## WORK TO BE COMPLETED
Exactly the lines from the beginning of the records to the line with "building: [25,233,193,322] -> none", both ends included, are to be given again, and pictures are to be left out.

----------

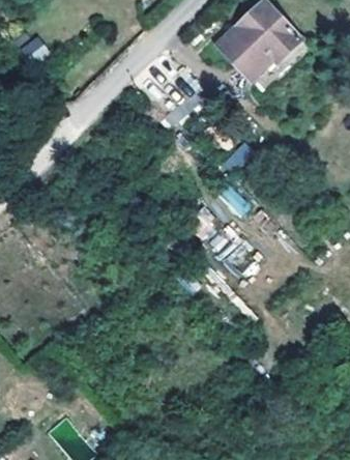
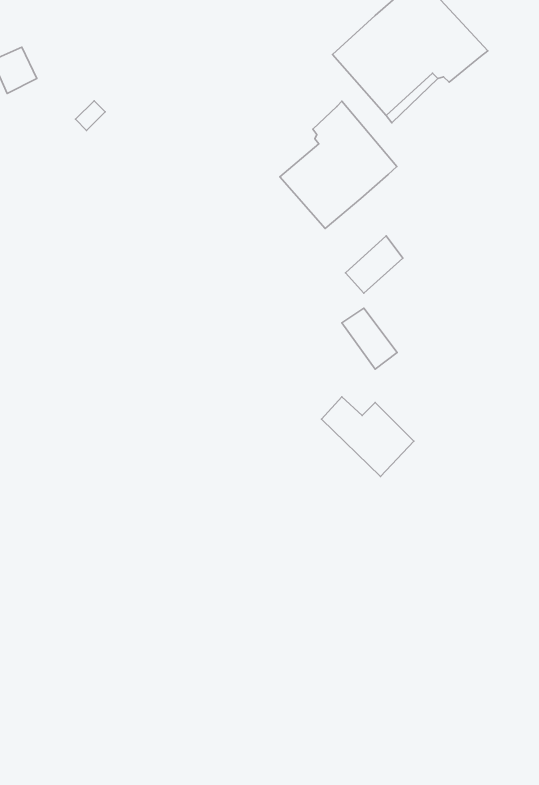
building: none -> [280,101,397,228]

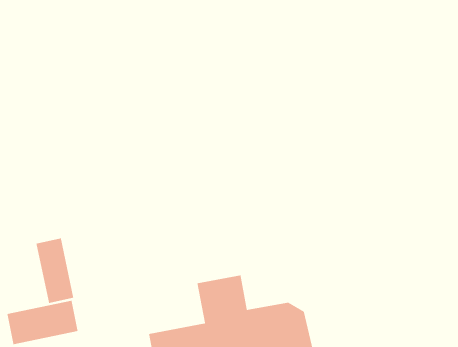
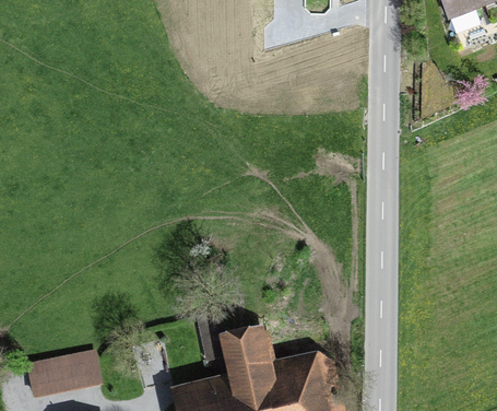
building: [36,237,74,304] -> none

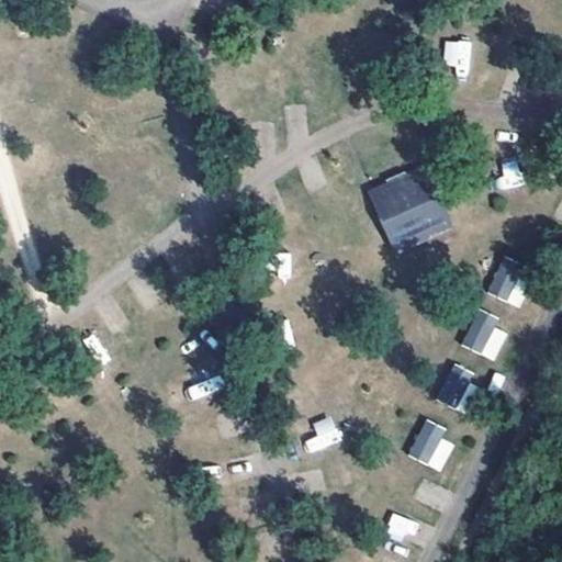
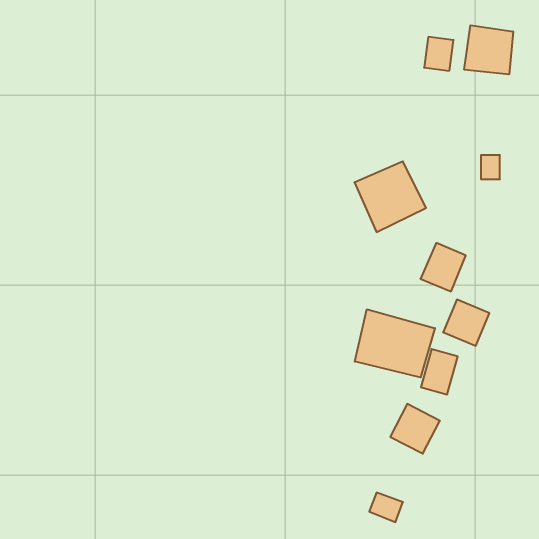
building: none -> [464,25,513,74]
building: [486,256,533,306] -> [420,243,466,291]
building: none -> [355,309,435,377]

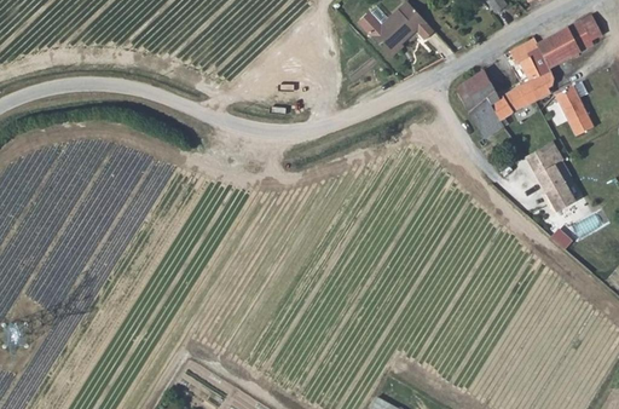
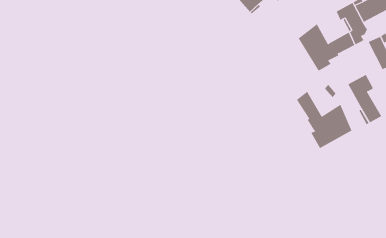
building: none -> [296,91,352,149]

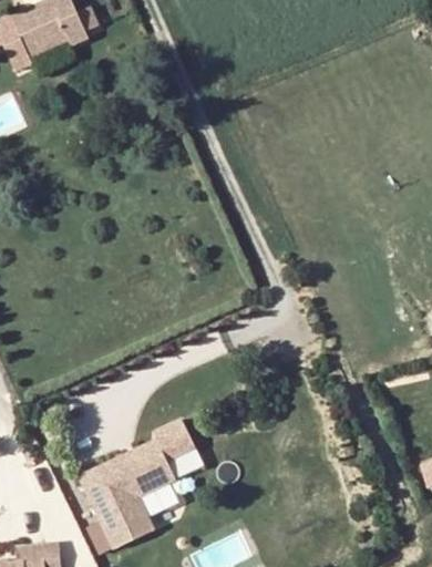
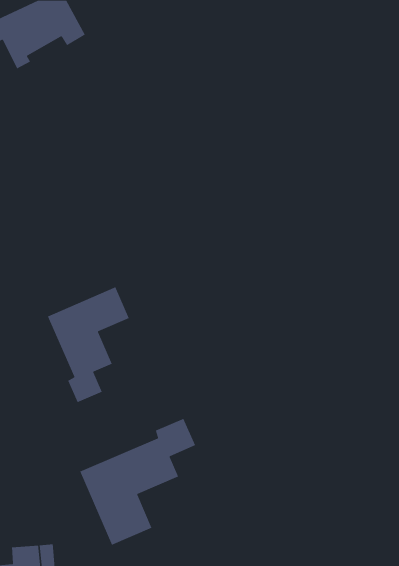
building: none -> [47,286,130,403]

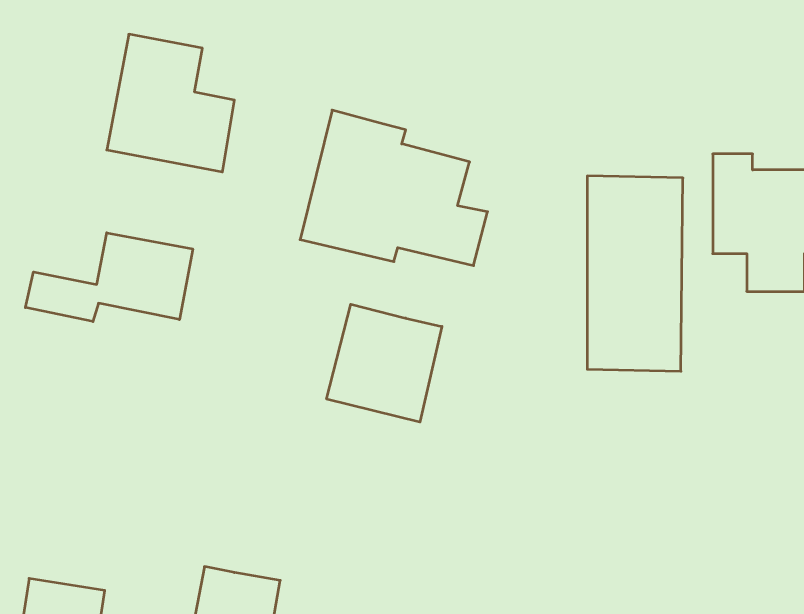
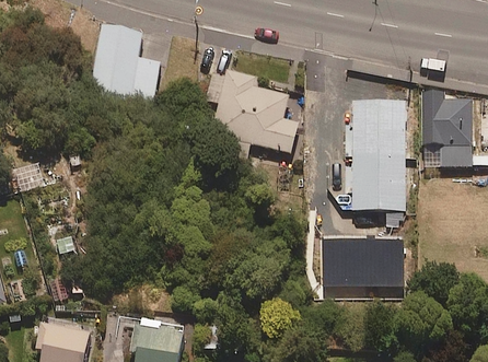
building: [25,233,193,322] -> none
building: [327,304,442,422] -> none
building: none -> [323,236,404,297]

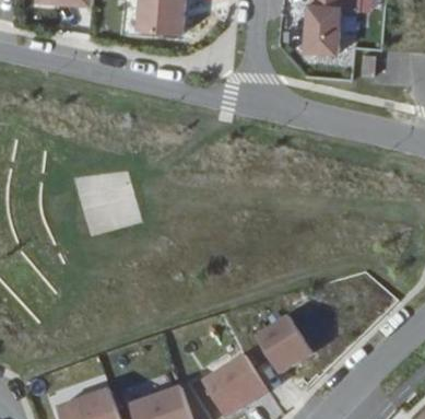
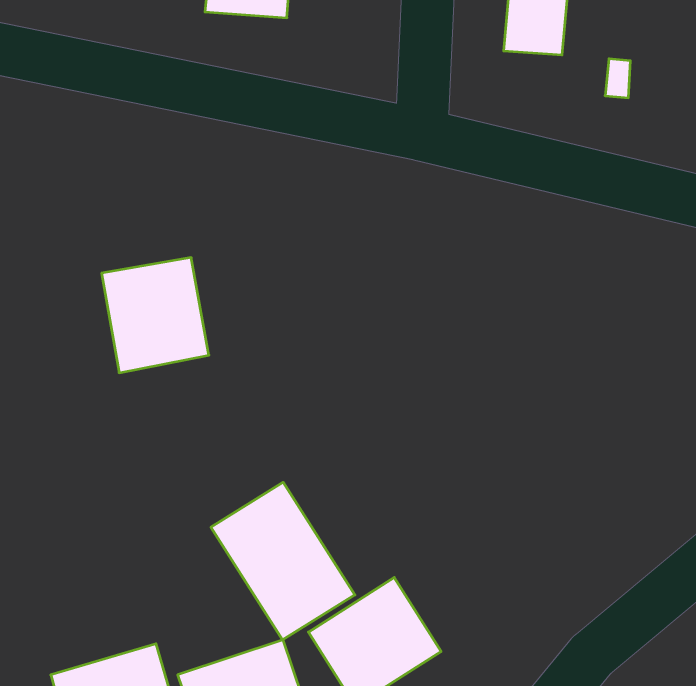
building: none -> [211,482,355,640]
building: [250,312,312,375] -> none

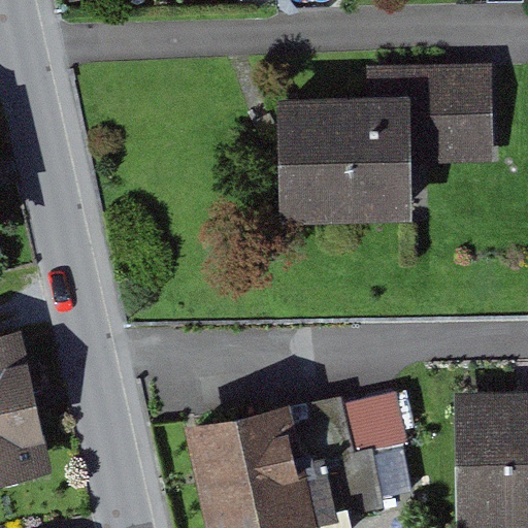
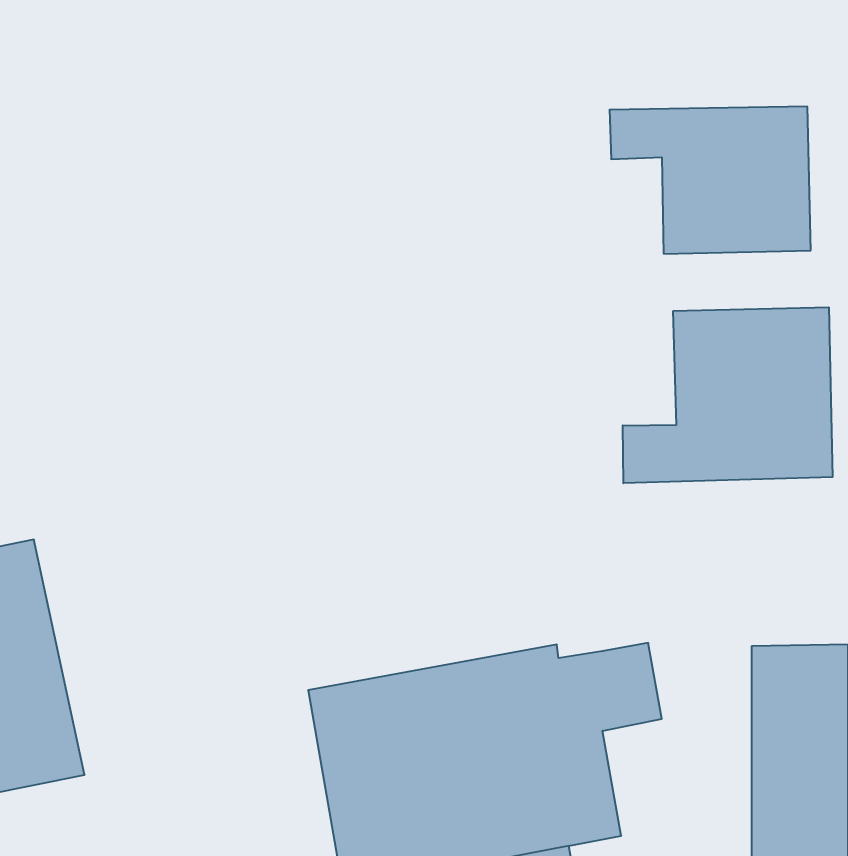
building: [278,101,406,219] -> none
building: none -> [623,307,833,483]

----------

## SOLVED EXERCISE
building: none -> [280,101,397,228]

building: [36,237,74,304] -> none

building: none -> [464,25,513,74]
building: [486,256,533,306] -> [420,243,466,291]
building: none -> [355,309,435,377]

building: none -> [296,91,352,149]

building: none -> [47,286,130,403]

building: [25,233,193,322] -> none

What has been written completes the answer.